#### [EXERCISE PROMPT]
There is material below. Print exactly the lines starting at the line with "yellow heart: 8 -> 7" and ending at the line with "yellow cylinder: 3 -> 2", ends included, and no others.

#### [RECORDS SUPPLIED]
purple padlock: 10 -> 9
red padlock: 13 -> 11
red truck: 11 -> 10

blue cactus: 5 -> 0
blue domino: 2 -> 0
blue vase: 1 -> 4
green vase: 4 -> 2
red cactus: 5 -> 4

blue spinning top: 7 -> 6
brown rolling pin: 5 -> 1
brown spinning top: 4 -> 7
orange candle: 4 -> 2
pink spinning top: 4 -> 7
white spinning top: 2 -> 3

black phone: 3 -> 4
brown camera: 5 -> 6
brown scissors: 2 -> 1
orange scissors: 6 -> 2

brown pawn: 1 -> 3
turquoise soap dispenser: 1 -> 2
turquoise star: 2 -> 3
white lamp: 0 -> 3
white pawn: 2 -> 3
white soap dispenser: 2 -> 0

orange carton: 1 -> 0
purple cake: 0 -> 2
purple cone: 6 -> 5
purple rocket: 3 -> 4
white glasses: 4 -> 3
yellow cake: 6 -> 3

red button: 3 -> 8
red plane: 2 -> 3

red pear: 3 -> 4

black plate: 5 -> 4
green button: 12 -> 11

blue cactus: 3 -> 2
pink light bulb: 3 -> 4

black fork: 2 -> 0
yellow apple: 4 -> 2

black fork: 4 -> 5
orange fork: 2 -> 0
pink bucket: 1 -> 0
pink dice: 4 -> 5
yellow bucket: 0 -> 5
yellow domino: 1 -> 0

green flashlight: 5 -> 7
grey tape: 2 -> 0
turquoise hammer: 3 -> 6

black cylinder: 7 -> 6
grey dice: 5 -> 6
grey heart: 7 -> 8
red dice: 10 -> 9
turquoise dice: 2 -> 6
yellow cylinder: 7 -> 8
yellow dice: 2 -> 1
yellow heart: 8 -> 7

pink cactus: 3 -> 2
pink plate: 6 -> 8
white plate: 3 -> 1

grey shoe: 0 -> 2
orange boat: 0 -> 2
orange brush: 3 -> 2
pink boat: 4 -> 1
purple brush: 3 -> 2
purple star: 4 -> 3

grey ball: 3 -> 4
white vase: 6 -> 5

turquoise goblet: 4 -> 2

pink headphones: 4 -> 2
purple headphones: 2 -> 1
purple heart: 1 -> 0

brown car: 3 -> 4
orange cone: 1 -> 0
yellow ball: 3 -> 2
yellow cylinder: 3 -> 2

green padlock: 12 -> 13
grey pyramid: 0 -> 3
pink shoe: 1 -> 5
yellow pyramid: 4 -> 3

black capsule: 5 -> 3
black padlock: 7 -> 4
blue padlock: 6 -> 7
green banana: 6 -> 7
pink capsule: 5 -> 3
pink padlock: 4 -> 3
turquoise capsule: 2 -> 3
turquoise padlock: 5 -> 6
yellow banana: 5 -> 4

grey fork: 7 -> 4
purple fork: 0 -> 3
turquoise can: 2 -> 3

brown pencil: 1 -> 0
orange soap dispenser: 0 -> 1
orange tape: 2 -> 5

#### [RESPONSE]
yellow heart: 8 -> 7

pink cactus: 3 -> 2
pink plate: 6 -> 8
white plate: 3 -> 1

grey shoe: 0 -> 2
orange boat: 0 -> 2
orange brush: 3 -> 2
pink boat: 4 -> 1
purple brush: 3 -> 2
purple star: 4 -> 3

grey ball: 3 -> 4
white vase: 6 -> 5

turquoise goblet: 4 -> 2

pink headphones: 4 -> 2
purple headphones: 2 -> 1
purple heart: 1 -> 0

brown car: 3 -> 4
orange cone: 1 -> 0
yellow ball: 3 -> 2
yellow cylinder: 3 -> 2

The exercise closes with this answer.